> _DATA SECTION_
------------------------------

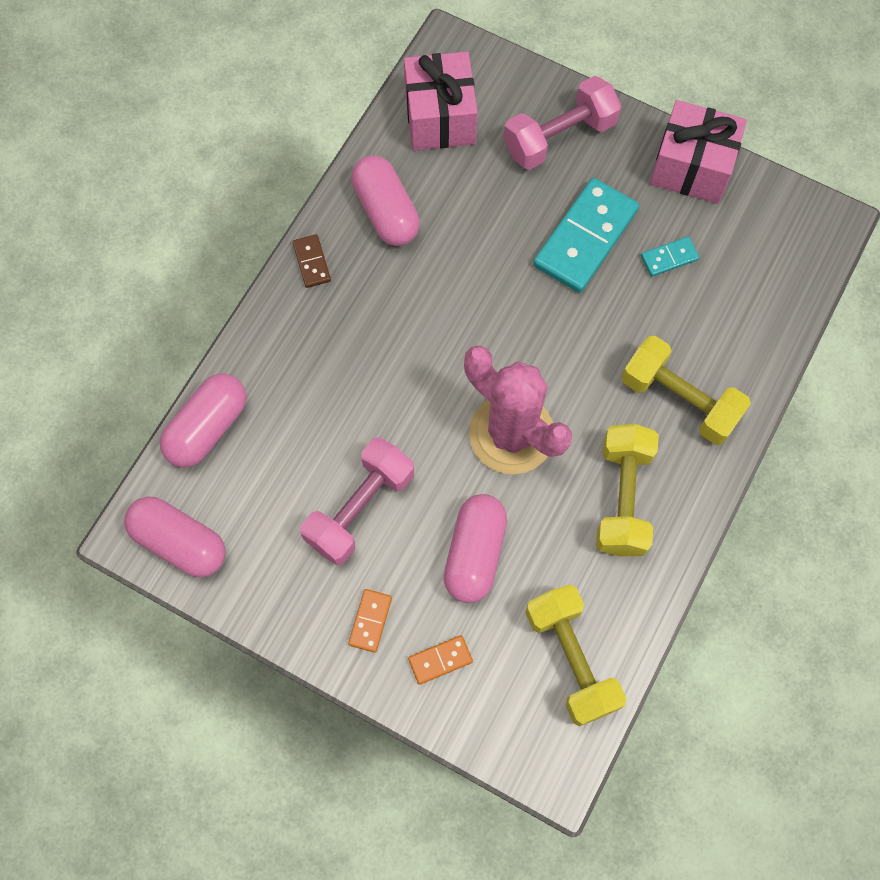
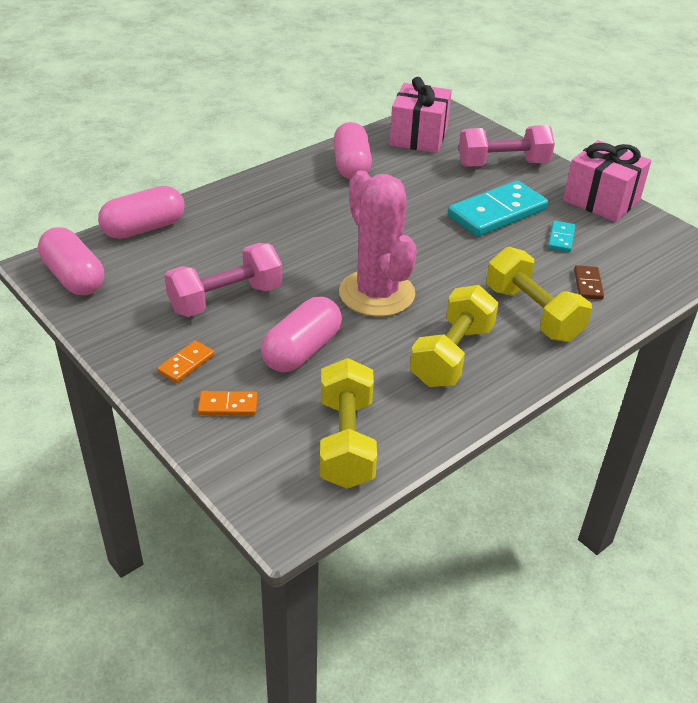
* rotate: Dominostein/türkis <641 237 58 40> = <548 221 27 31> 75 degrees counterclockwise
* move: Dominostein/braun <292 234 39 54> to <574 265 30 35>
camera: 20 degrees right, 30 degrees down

------------------------------

> _ABOUT THIS EXERCISE_
Determine how many lines above contain "degrees" as a word or string. Give the number alone.

> _ANSWER TO THE EXERCISE_
2